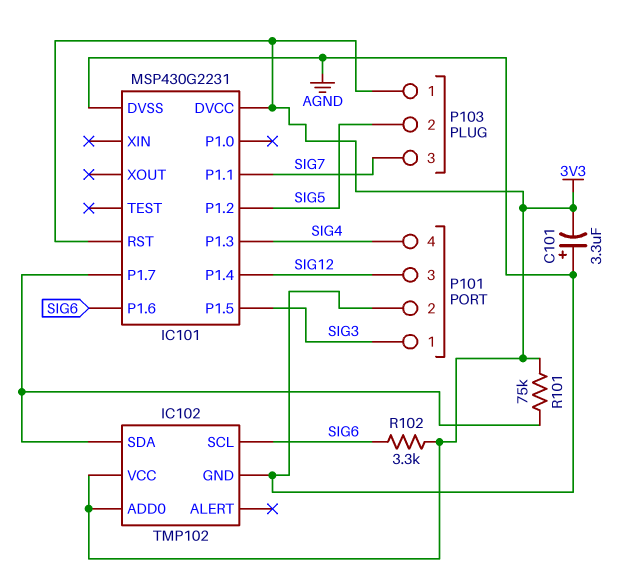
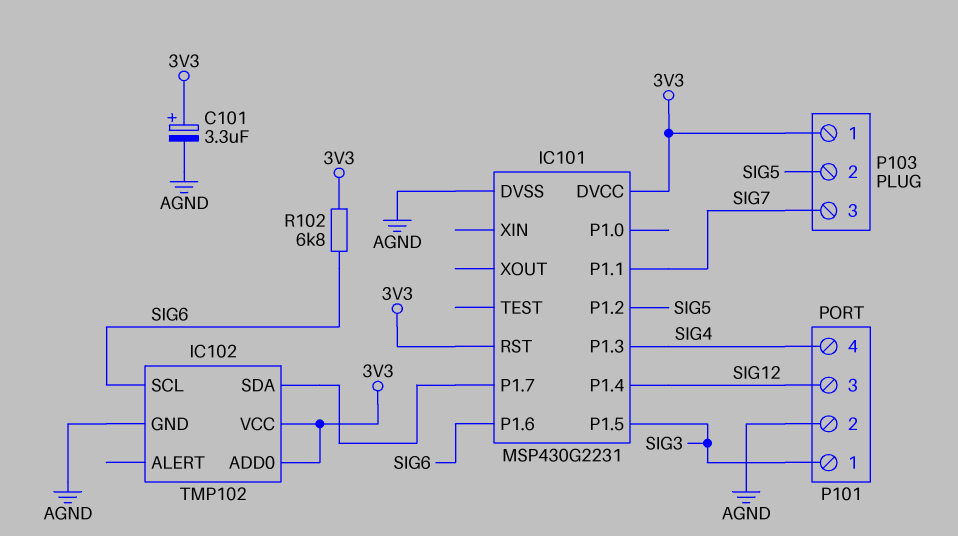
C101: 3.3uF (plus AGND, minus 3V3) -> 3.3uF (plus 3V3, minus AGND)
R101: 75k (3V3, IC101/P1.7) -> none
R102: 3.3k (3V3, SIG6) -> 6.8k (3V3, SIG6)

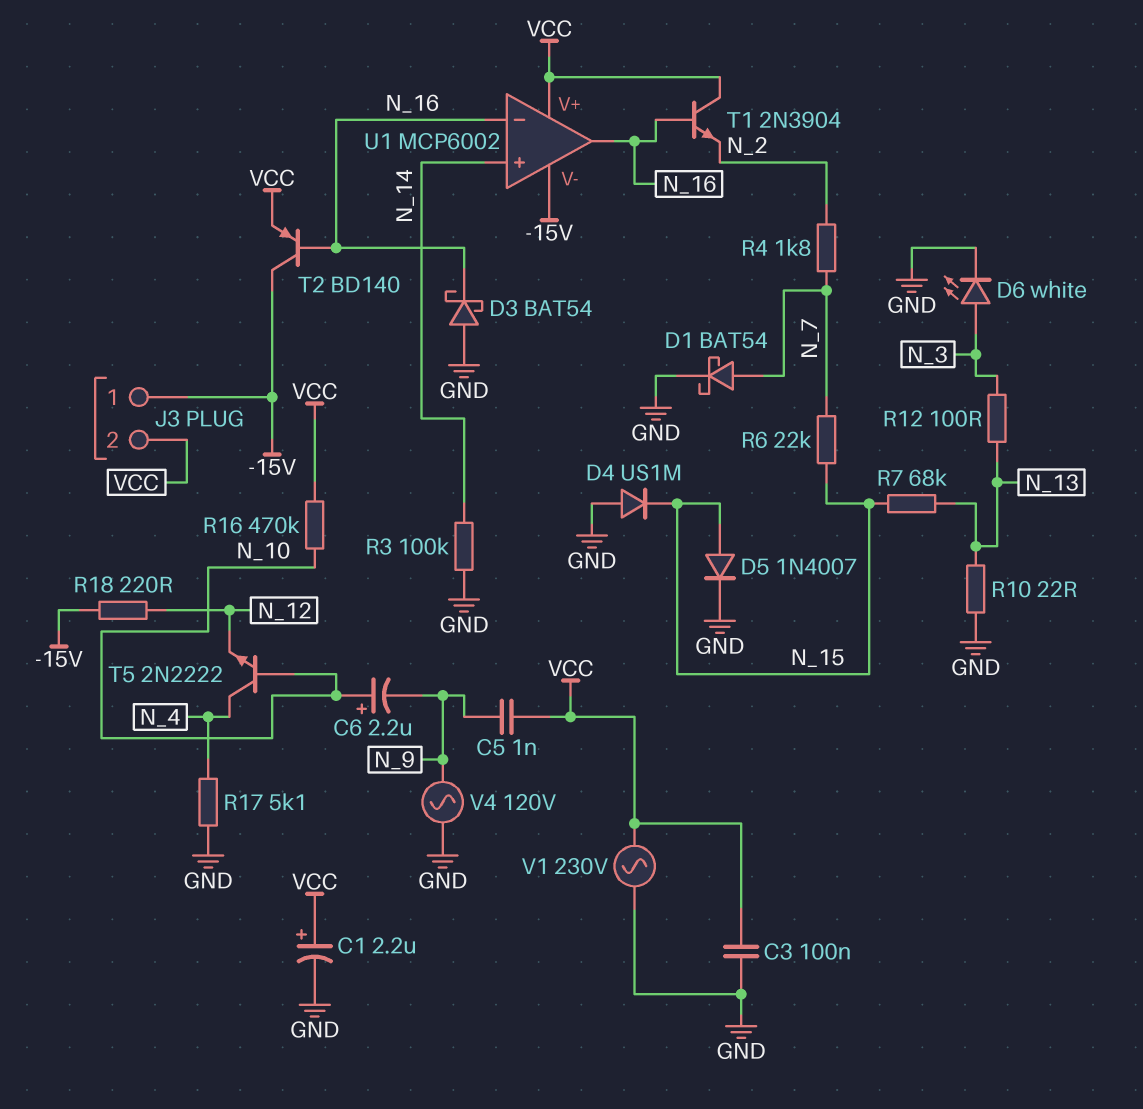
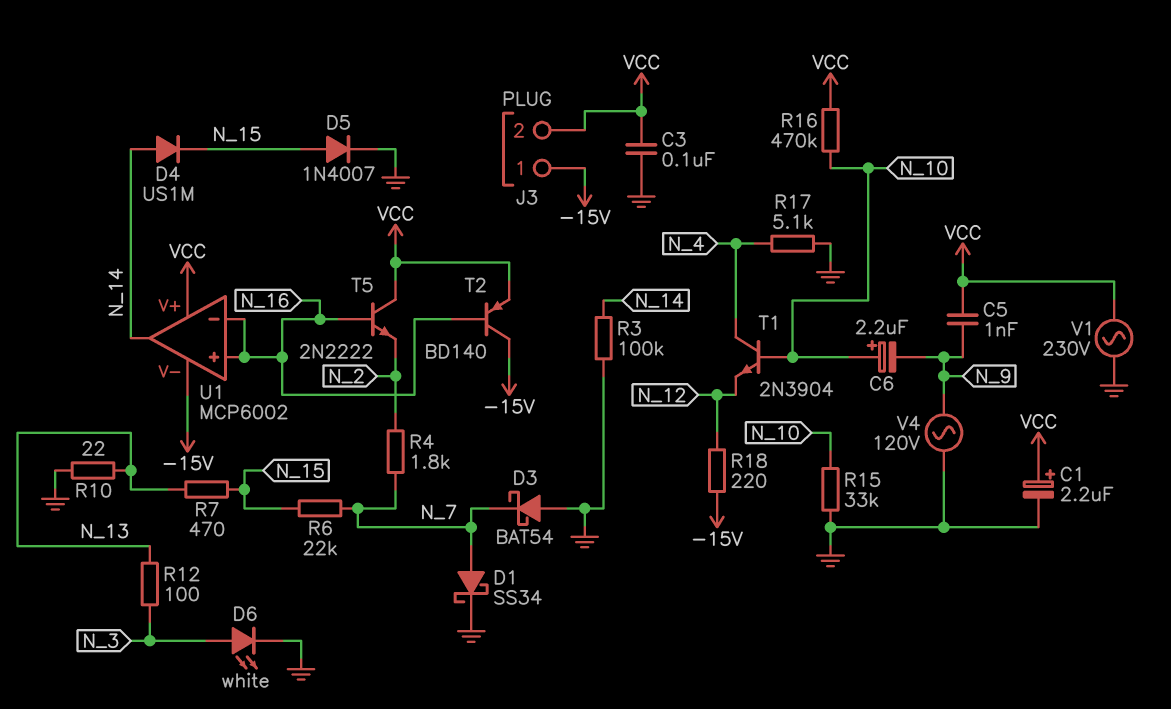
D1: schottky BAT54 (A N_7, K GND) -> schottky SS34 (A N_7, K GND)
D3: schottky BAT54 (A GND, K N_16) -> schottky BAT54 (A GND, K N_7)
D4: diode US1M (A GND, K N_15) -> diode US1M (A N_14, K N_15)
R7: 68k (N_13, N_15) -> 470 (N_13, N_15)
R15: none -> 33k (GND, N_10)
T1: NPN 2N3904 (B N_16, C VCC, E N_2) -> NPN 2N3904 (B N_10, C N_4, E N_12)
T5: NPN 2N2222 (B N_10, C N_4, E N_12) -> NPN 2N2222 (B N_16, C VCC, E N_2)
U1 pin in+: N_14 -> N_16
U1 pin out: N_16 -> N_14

====

Task brief
The entries should be reproduced word for word, pictures omitted.

Written solution
C101: 3.3uF (plus AGND, minus 3V3) -> 3.3uF (plus 3V3, minus AGND)
R101: 75k (3V3, IC101/P1.7) -> none
R102: 3.3k (3V3, SIG6) -> 6.8k (3V3, SIG6)

D1: schottky BAT54 (A N_7, K GND) -> schottky SS34 (A N_7, K GND)
D3: schottky BAT54 (A GND, K N_16) -> schottky BAT54 (A GND, K N_7)
D4: diode US1M (A GND, K N_15) -> diode US1M (A N_14, K N_15)
R7: 68k (N_13, N_15) -> 470 (N_13, N_15)
R15: none -> 33k (GND, N_10)
T1: NPN 2N3904 (B N_16, C VCC, E N_2) -> NPN 2N3904 (B N_10, C N_4, E N_12)
T5: NPN 2N2222 (B N_10, C N_4, E N_12) -> NPN 2N2222 (B N_16, C VCC, E N_2)
U1 pin in+: N_14 -> N_16
U1 pin out: N_16 -> N_14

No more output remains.